▶ **INSTRUCTIONS TO FOLLOW**
Copy every entry below exactly as it appears, leaving out the images.

▶ **INFORMATION**
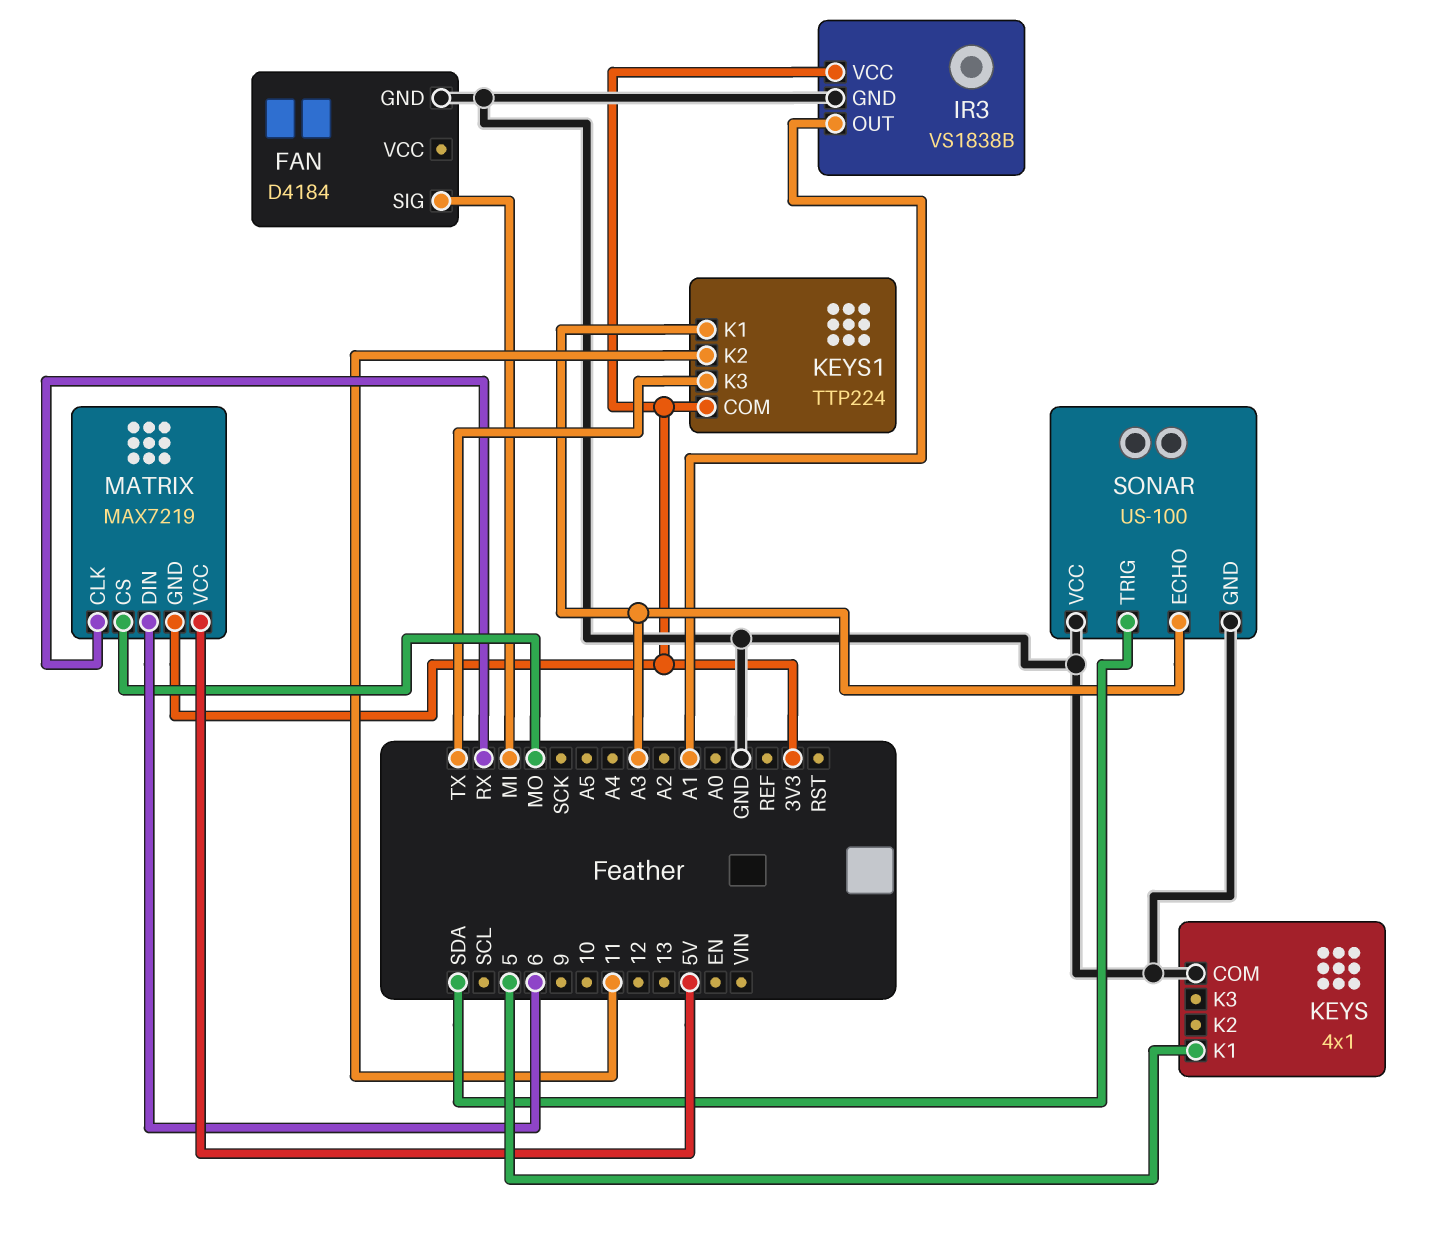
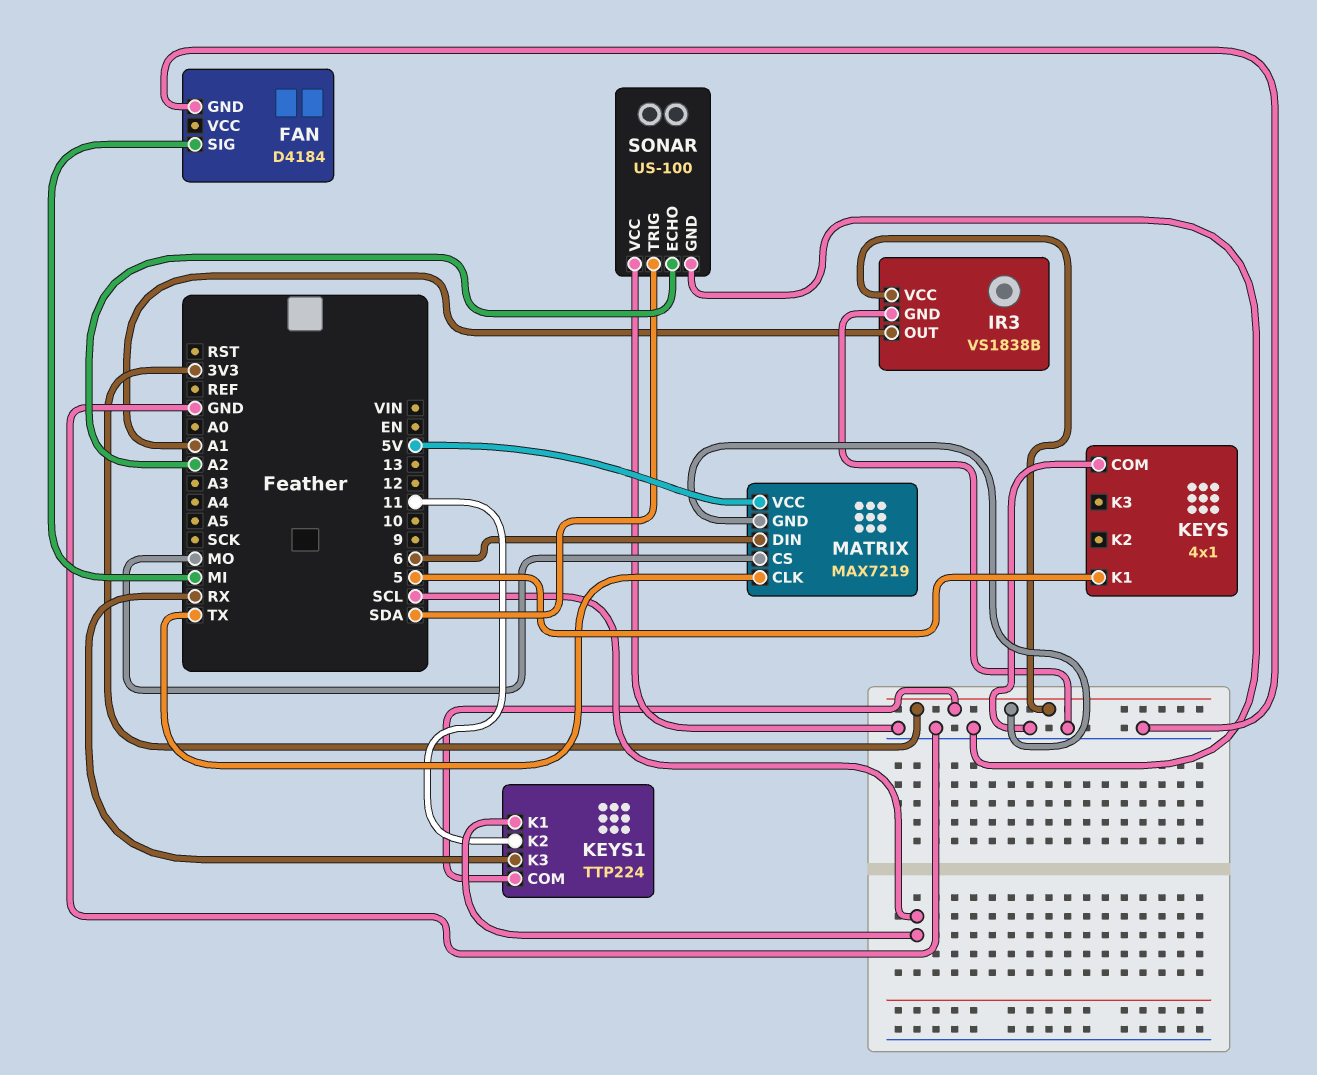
KEYS1 pin K1: A3 -> SCL
KEYS1 pin K3: TX -> RX
MATRIX pin CLK: RX -> TX
SONAR pin ECHO: A3 -> A2

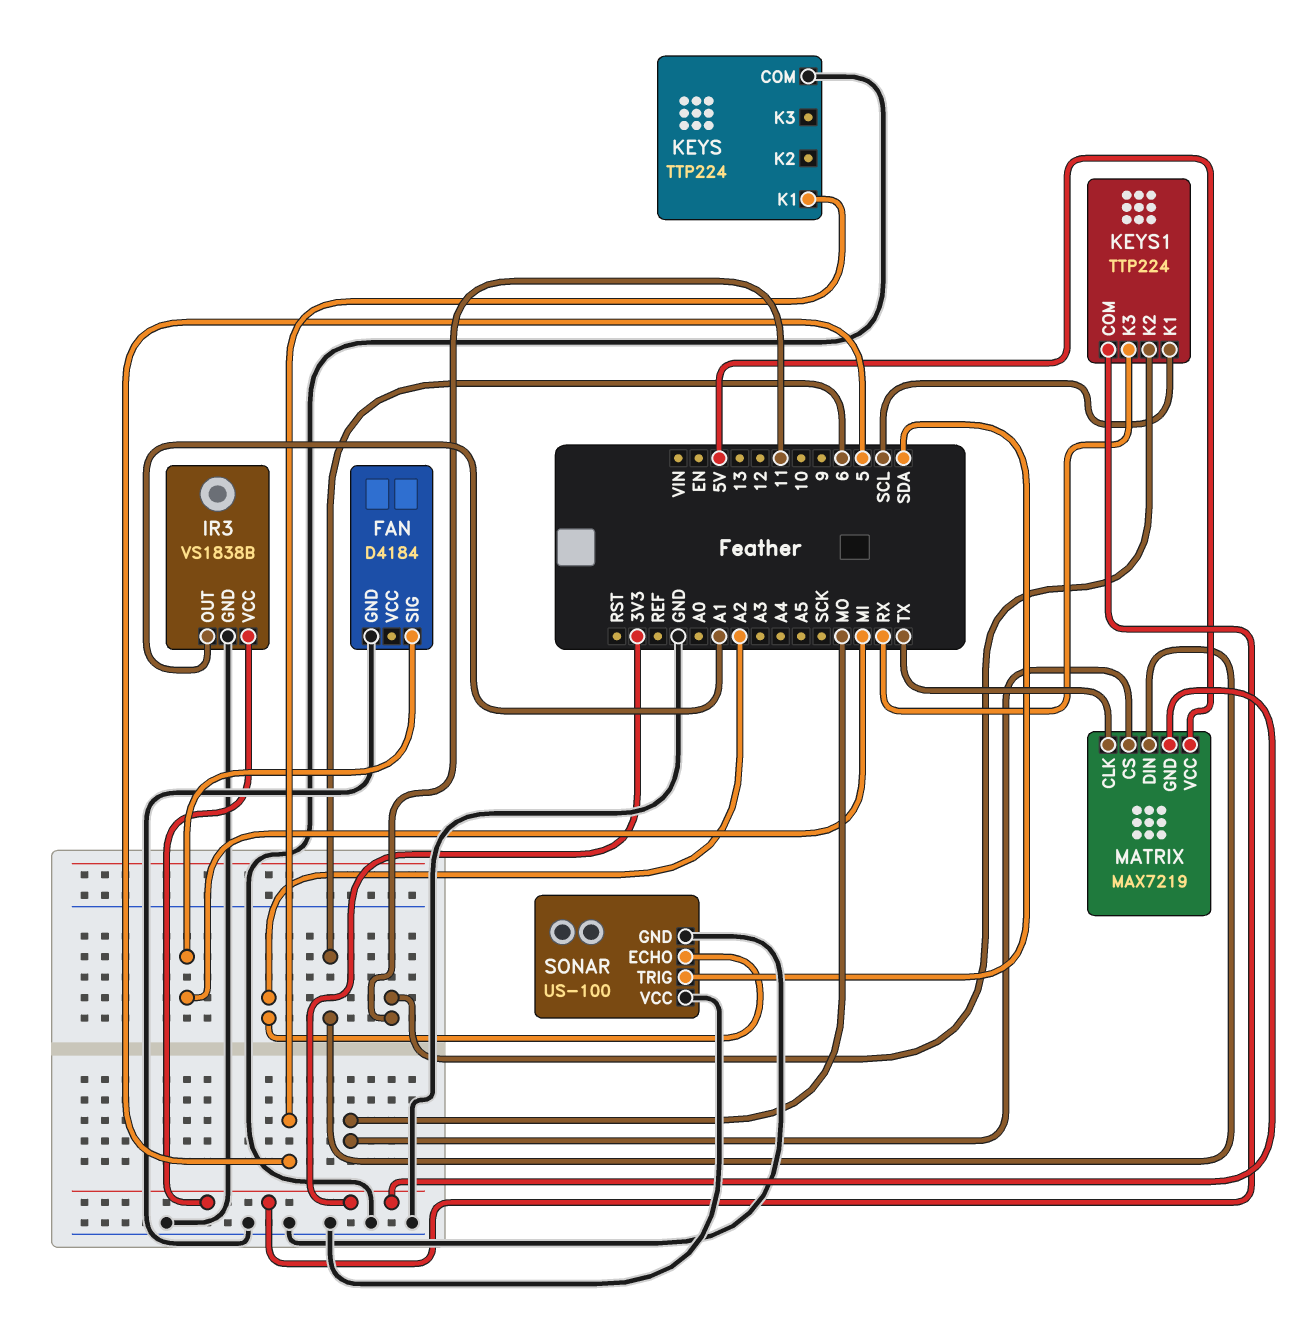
KEYS: 4x1 -> TTP224

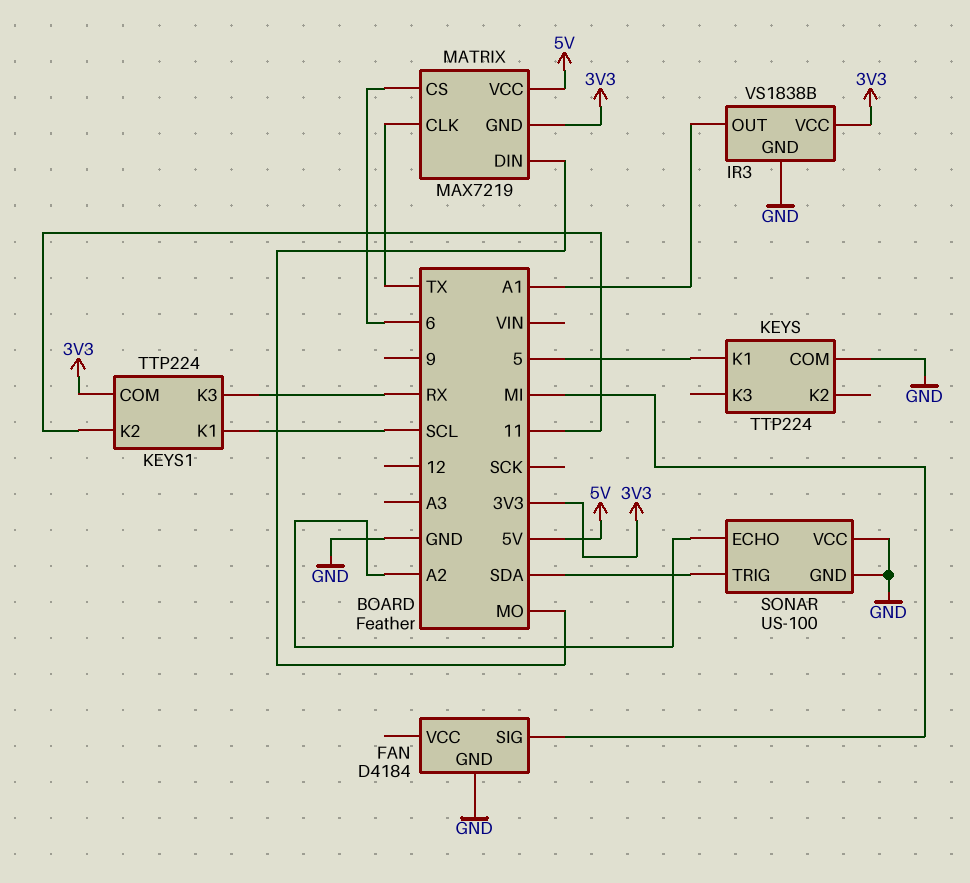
MATRIX pin CS: MO -> 6
MATRIX pin DIN: 6 -> MO

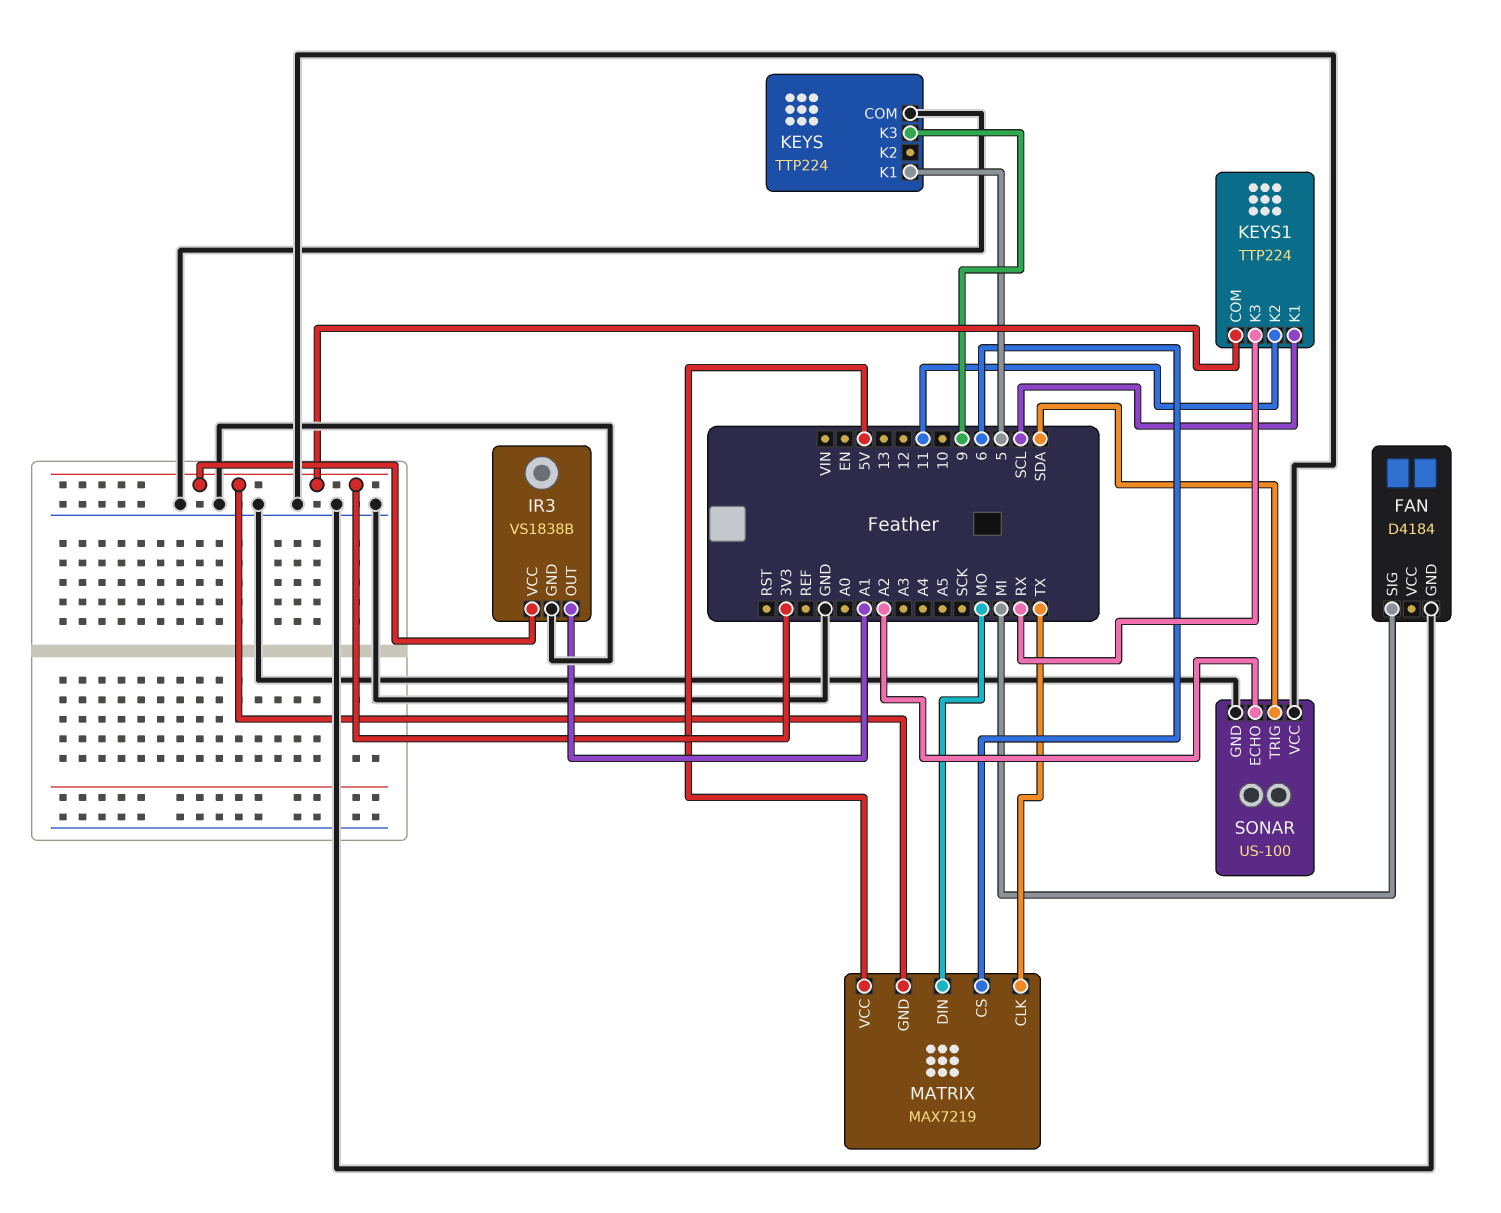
KEYS pin K3: none -> 9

▶ **TASK ANSWER**
KEYS1 pin K1: A3 -> SCL
KEYS1 pin K3: TX -> RX
MATRIX pin CLK: RX -> TX
SONAR pin ECHO: A3 -> A2

KEYS: 4x1 -> TTP224

MATRIX pin CS: MO -> 6
MATRIX pin DIN: 6 -> MO

KEYS pin K3: none -> 9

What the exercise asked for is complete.